TASK MATERIAL:
+ + + + +

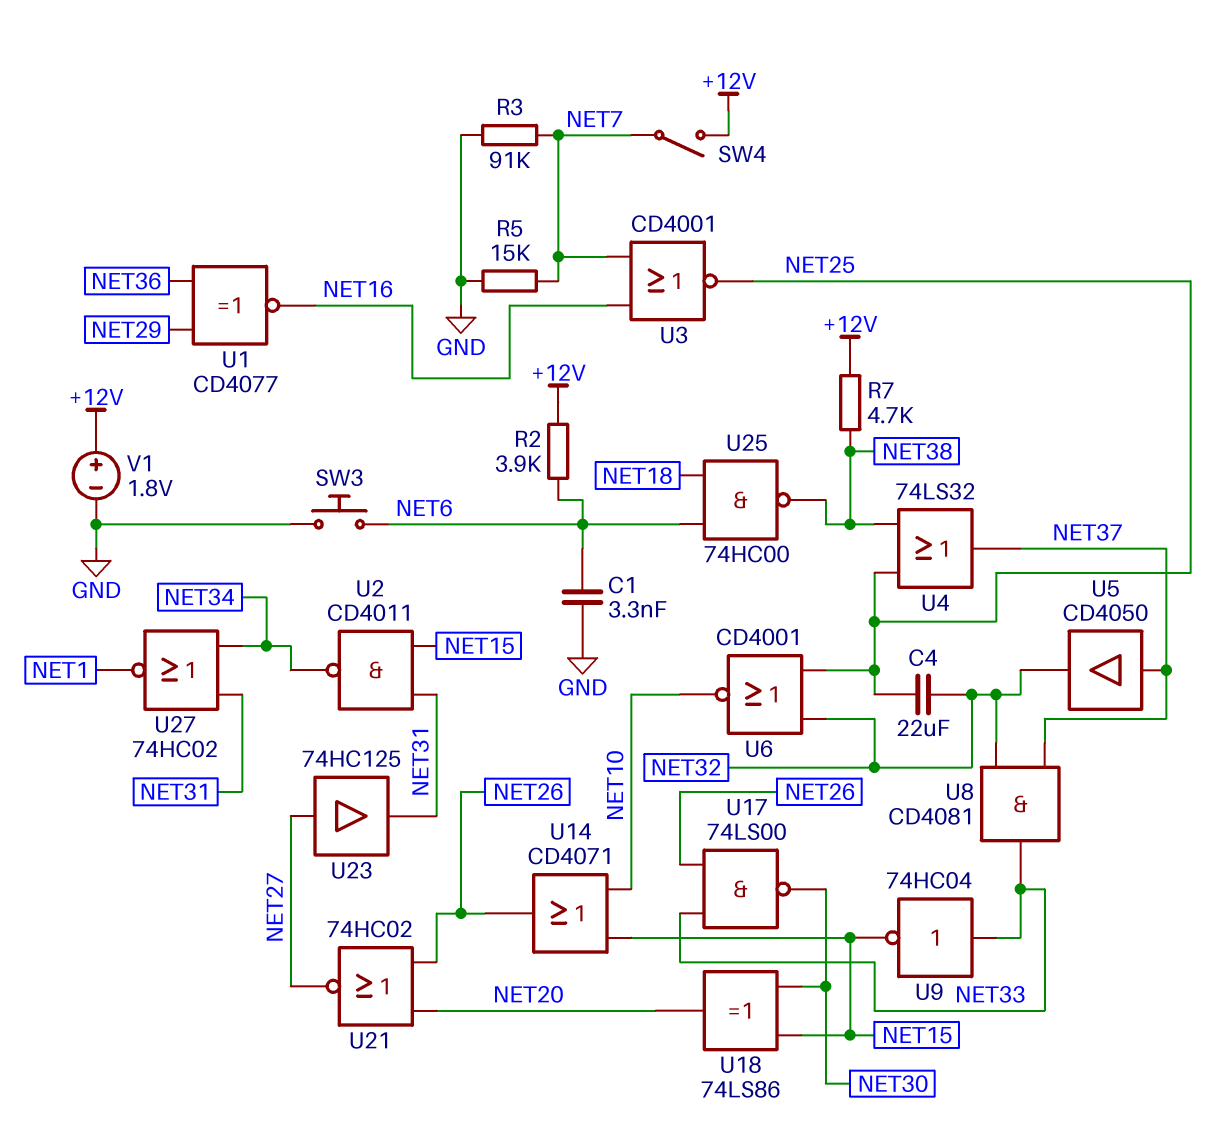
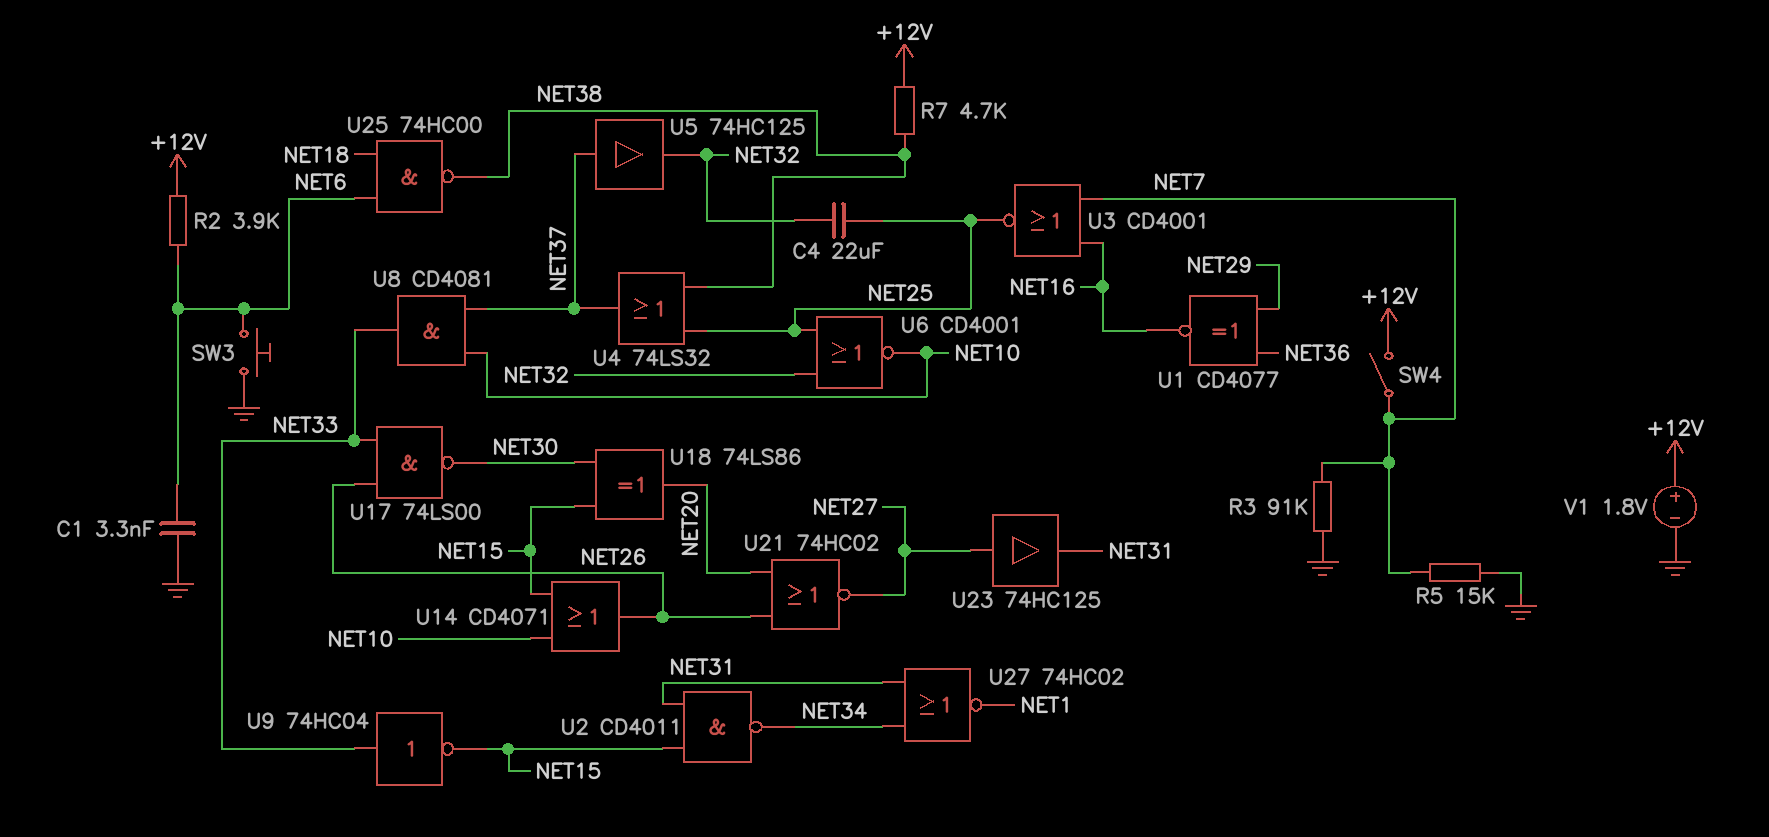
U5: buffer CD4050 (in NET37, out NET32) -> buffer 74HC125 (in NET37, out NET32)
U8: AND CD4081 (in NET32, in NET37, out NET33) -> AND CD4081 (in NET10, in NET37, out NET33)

+ + + + +

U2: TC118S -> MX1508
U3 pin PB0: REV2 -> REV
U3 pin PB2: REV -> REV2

+ + + + +

PROMPT: Everything above from the line containing "U2: TC118S -> MX1508" down to the line containing "U3 pin PB2: REV -> REV2" should be copied exactly, both end lines included, and nothing else.

WRITTEN RESPONSE:
U2: TC118S -> MX1508
U3 pin PB0: REV2 -> REV
U3 pin PB2: REV -> REV2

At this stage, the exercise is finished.